═════ Raw data ═════
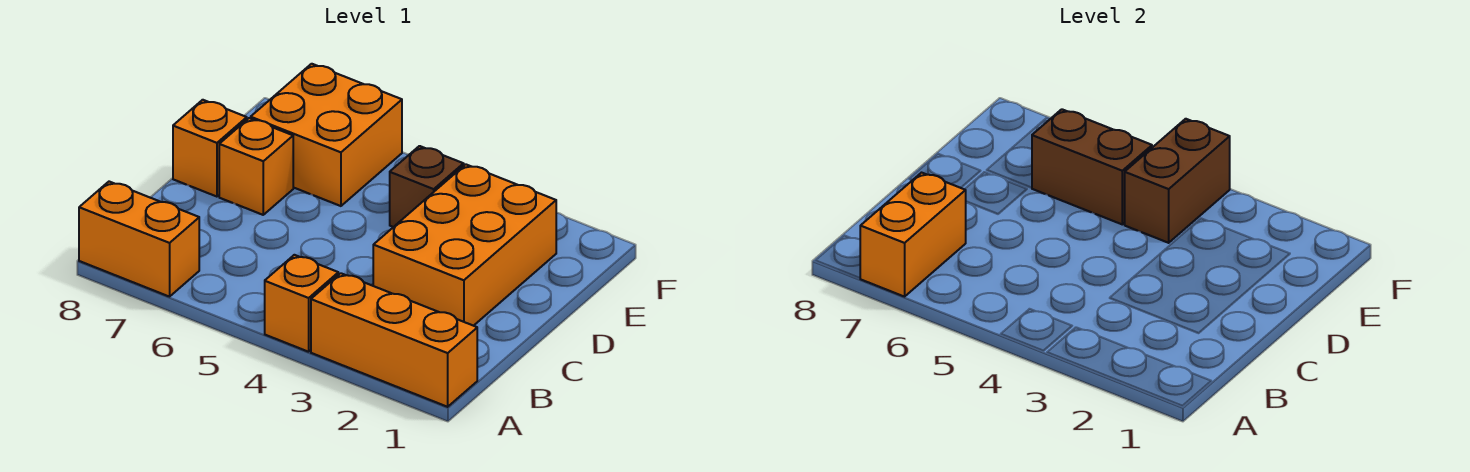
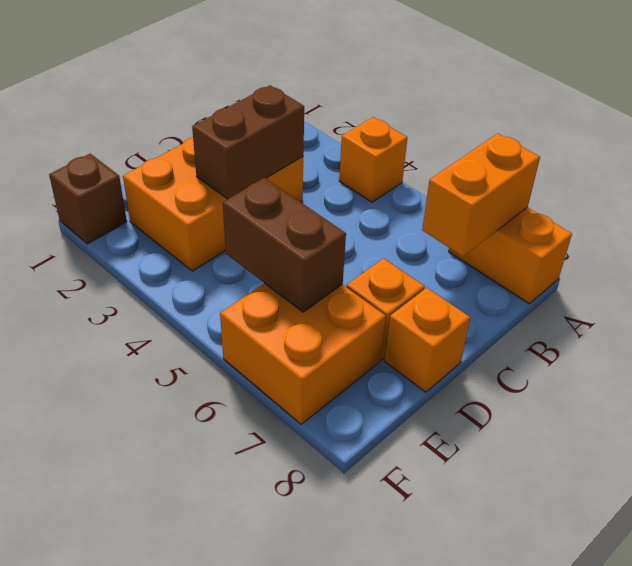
orange brick A1:A3 level 1 -> none
brown brick E4 level 1 -> brown brick F1 level 1
brown brick E4:F4 level 2 -> brown brick C3:D3 level 2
═════
Where a line above holds the string "brown", show that line.

▶ [Response below]:
brown brick E4 level 1 -> brown brick F1 level 1
brown brick E4:F4 level 2 -> brown brick C3:D3 level 2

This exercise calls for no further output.